[Opening INFORMATION GIVEN section]

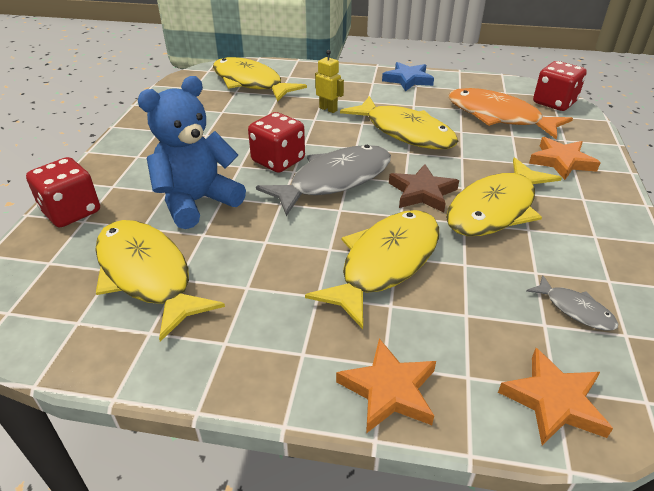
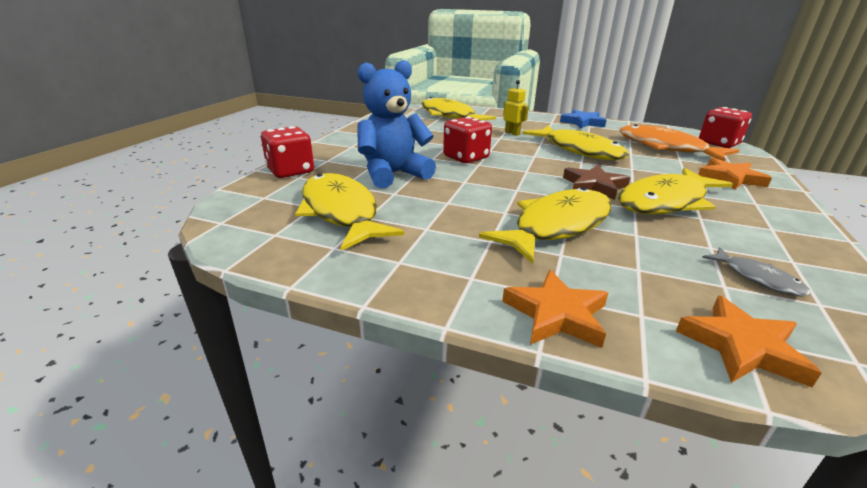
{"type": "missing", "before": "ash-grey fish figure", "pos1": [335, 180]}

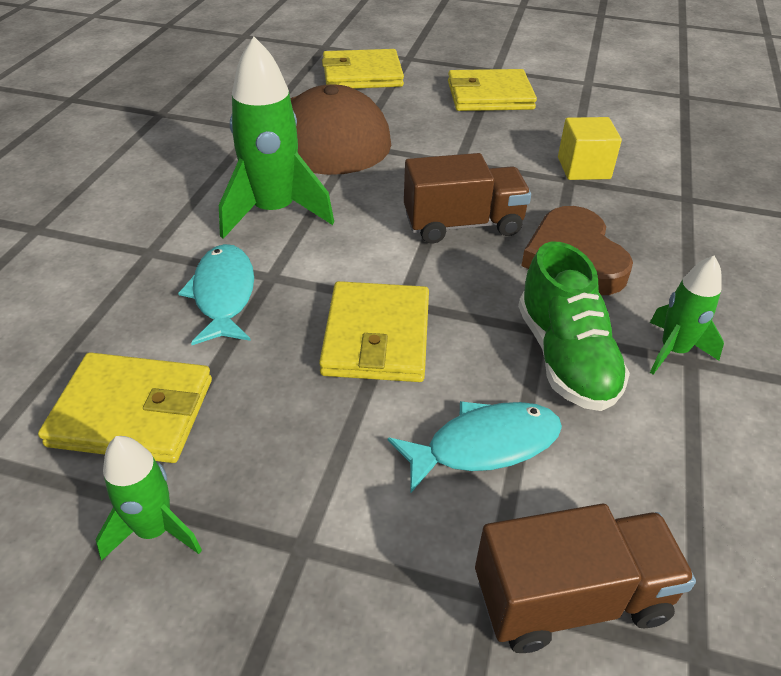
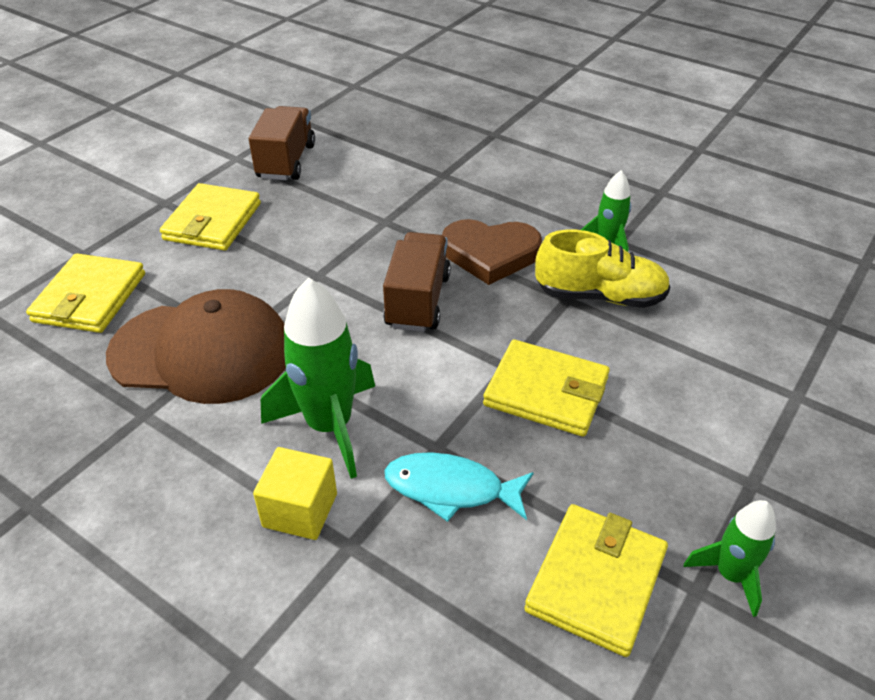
{"type": "missing", "before": "aqua fish figure", "pos1": [484, 445]}
{"type": "relocated", "before": "dark brown lorry", "pos1": [570, 598], "pos2": [286, 161]}
{"type": "colour", "before": "green shoe", "after": "golden shoe", "pos1": [565, 357], "pos2": [600, 296]}
{"type": "relocated", "before": "golden solid cube", "pos1": [583, 168], "pos2": [300, 510]}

[Closing INFORMATION GIVEN section]

● WHAT THE EXERCISE ASKS: What you return should match the material line for line, with the images removed.

● THE COMPLETED TASK:
{"type": "missing", "before": "ash-grey fish figure", "pos1": [335, 180]}

{"type": "missing", "before": "aqua fish figure", "pos1": [484, 445]}
{"type": "relocated", "before": "dark brown lorry", "pos1": [570, 598], "pos2": [286, 161]}
{"type": "colour", "before": "green shoe", "after": "golden shoe", "pos1": [565, 357], "pos2": [600, 296]}
{"type": "relocated", "before": "golden solid cube", "pos1": [583, 168], "pos2": [300, 510]}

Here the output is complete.